To-do item —
Exactly the lines from the beginning of the material to the line with "grey flashlight: [105,228,242,311]" are to be repeated, both ends included.

Exercise data —
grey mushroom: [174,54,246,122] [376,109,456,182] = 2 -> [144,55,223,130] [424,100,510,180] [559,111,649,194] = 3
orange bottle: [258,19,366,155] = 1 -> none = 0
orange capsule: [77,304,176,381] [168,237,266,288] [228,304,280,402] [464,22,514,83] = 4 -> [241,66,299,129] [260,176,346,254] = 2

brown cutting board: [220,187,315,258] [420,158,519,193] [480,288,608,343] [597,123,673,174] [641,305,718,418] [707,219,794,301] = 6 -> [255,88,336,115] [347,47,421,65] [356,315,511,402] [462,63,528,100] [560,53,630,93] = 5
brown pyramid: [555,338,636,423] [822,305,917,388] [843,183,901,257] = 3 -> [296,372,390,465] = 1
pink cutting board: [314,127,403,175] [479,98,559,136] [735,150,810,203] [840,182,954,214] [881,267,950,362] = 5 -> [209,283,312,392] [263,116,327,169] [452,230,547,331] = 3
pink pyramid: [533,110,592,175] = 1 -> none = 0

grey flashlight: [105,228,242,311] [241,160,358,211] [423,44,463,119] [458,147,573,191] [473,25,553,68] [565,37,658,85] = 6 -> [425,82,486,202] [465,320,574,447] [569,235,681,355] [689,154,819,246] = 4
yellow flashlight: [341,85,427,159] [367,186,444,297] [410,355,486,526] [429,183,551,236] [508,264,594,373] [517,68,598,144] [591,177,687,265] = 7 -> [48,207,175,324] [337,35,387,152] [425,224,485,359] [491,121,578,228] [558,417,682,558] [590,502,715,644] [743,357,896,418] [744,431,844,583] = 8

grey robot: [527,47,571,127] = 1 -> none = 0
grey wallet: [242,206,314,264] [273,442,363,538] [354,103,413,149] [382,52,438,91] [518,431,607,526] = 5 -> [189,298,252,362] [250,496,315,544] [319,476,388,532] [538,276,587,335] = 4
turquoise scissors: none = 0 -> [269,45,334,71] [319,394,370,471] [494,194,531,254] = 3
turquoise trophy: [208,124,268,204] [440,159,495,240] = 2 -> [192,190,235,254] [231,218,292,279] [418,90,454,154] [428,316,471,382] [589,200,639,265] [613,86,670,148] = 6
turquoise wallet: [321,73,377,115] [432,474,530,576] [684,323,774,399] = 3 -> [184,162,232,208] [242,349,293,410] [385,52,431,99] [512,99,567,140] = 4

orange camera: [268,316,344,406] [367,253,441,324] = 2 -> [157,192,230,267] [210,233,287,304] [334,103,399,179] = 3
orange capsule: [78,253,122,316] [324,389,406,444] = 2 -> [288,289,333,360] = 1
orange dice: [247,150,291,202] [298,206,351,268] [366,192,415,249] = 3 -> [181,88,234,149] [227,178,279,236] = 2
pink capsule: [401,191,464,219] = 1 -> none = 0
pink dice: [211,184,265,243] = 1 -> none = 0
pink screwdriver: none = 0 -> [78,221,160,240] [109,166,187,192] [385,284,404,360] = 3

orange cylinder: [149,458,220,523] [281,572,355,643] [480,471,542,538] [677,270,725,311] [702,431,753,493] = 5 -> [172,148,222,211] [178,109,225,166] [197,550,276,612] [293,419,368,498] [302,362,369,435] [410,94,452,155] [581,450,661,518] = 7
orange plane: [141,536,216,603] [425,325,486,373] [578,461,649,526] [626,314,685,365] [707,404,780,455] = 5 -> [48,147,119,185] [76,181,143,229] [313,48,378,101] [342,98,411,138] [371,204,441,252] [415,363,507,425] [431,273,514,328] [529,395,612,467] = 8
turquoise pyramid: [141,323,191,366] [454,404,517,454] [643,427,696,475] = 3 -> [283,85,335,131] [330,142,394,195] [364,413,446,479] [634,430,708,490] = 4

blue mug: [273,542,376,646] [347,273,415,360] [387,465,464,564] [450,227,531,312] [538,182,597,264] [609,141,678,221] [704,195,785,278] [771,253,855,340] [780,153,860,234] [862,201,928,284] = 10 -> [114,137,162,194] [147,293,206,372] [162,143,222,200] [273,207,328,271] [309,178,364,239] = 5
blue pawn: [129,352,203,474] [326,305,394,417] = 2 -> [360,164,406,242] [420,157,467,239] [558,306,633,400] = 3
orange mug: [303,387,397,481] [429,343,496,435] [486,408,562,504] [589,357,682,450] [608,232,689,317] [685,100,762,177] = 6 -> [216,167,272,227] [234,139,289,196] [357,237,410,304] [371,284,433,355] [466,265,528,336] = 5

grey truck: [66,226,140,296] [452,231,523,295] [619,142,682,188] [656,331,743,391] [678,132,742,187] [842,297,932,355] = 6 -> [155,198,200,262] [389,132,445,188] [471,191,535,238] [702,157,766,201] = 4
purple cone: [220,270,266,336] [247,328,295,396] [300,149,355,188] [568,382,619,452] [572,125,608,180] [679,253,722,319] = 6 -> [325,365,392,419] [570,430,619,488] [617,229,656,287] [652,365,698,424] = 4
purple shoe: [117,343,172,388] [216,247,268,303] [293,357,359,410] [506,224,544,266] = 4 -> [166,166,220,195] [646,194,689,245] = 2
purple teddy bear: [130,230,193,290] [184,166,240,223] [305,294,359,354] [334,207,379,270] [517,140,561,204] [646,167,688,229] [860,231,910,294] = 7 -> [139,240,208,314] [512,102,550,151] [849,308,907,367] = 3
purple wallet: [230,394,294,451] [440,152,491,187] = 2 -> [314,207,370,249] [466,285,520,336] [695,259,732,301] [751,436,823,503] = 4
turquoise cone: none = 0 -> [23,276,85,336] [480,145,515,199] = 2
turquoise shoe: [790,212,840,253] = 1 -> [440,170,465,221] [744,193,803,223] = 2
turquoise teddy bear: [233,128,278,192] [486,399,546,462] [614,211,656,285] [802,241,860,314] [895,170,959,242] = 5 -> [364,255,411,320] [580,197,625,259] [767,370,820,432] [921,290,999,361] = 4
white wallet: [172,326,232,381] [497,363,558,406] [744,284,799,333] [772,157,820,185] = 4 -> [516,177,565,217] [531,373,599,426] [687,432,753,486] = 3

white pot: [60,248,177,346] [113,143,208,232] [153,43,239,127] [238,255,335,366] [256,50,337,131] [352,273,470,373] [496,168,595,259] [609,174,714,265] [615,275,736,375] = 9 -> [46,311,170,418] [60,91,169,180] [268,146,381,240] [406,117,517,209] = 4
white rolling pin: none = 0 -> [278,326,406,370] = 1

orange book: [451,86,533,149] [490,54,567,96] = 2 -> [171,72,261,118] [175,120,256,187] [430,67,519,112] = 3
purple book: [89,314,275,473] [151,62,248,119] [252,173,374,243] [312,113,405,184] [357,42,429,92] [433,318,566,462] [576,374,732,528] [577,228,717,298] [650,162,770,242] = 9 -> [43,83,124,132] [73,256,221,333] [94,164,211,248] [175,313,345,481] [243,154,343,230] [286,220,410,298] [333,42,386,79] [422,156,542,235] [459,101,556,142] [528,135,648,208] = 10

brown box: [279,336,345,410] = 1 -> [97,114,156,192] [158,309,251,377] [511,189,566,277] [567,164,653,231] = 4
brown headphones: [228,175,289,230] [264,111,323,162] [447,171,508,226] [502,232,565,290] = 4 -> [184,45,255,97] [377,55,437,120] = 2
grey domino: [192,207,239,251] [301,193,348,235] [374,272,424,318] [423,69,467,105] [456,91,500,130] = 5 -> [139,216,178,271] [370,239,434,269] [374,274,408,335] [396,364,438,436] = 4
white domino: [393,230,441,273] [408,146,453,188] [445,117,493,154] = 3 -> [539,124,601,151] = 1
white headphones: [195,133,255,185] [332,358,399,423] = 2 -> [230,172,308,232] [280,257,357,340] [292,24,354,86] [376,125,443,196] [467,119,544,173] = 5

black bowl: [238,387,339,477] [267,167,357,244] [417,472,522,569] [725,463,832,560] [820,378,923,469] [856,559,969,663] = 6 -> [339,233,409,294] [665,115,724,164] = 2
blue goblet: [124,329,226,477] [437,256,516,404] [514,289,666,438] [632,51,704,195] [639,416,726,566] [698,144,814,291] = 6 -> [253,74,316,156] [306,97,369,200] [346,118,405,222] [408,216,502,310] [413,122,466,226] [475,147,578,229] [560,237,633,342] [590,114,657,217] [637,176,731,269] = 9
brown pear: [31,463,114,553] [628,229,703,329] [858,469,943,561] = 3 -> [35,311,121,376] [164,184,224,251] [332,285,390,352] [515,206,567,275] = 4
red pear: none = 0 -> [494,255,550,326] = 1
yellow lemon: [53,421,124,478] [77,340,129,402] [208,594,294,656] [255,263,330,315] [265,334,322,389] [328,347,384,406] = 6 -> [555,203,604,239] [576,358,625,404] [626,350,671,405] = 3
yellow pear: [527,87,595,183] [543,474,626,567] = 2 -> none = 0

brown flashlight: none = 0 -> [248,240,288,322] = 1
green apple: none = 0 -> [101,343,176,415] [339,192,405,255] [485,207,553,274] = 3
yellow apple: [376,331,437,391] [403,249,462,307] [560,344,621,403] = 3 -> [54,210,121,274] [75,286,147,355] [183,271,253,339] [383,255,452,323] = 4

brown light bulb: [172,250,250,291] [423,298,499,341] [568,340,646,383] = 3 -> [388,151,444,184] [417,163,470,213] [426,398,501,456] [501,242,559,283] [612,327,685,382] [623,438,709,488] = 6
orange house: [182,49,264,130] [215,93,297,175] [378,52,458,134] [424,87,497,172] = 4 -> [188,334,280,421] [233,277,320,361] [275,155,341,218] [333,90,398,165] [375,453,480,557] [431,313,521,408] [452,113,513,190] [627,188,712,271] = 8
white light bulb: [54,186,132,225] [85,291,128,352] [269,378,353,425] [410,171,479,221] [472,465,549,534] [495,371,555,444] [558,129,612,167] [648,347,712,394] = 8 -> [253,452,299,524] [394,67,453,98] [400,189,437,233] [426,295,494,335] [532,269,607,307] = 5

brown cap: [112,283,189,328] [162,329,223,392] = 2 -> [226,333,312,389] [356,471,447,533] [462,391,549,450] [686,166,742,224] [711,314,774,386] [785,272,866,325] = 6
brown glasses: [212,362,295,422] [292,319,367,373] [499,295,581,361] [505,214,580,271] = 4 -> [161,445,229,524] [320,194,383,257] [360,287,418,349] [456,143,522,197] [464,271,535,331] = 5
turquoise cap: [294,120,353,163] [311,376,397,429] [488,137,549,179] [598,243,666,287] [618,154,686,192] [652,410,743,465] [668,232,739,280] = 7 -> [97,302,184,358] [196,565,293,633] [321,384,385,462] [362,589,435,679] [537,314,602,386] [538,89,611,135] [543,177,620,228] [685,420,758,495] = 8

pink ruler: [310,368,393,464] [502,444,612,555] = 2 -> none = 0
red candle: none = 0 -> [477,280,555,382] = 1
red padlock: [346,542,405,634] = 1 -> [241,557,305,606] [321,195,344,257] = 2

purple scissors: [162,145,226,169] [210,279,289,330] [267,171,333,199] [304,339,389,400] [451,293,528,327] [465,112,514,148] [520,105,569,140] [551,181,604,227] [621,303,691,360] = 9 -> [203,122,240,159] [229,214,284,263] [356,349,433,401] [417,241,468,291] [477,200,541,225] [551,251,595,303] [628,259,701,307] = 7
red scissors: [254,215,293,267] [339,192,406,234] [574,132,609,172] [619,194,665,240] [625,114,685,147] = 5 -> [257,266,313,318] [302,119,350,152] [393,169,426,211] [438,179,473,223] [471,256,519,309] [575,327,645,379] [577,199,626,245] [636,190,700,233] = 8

Exercise output —
grey mushroom: [174,54,246,122] [376,109,456,182] = 2 -> [144,55,223,130] [424,100,510,180] [559,111,649,194] = 3
orange bottle: [258,19,366,155] = 1 -> none = 0
orange capsule: [77,304,176,381] [168,237,266,288] [228,304,280,402] [464,22,514,83] = 4 -> [241,66,299,129] [260,176,346,254] = 2

brown cutting board: [220,187,315,258] [420,158,519,193] [480,288,608,343] [597,123,673,174] [641,305,718,418] [707,219,794,301] = 6 -> [255,88,336,115] [347,47,421,65] [356,315,511,402] [462,63,528,100] [560,53,630,93] = 5
brown pyramid: [555,338,636,423] [822,305,917,388] [843,183,901,257] = 3 -> [296,372,390,465] = 1
pink cutting board: [314,127,403,175] [479,98,559,136] [735,150,810,203] [840,182,954,214] [881,267,950,362] = 5 -> [209,283,312,392] [263,116,327,169] [452,230,547,331] = 3
pink pyramid: [533,110,592,175] = 1 -> none = 0

grey flashlight: [105,228,242,311] [241,160,358,211] [423,44,463,119] [458,147,573,191] [473,25,553,68] [565,37,658,85] = 6 -> [425,82,486,202] [465,320,574,447] [569,235,681,355] [689,154,819,246] = 4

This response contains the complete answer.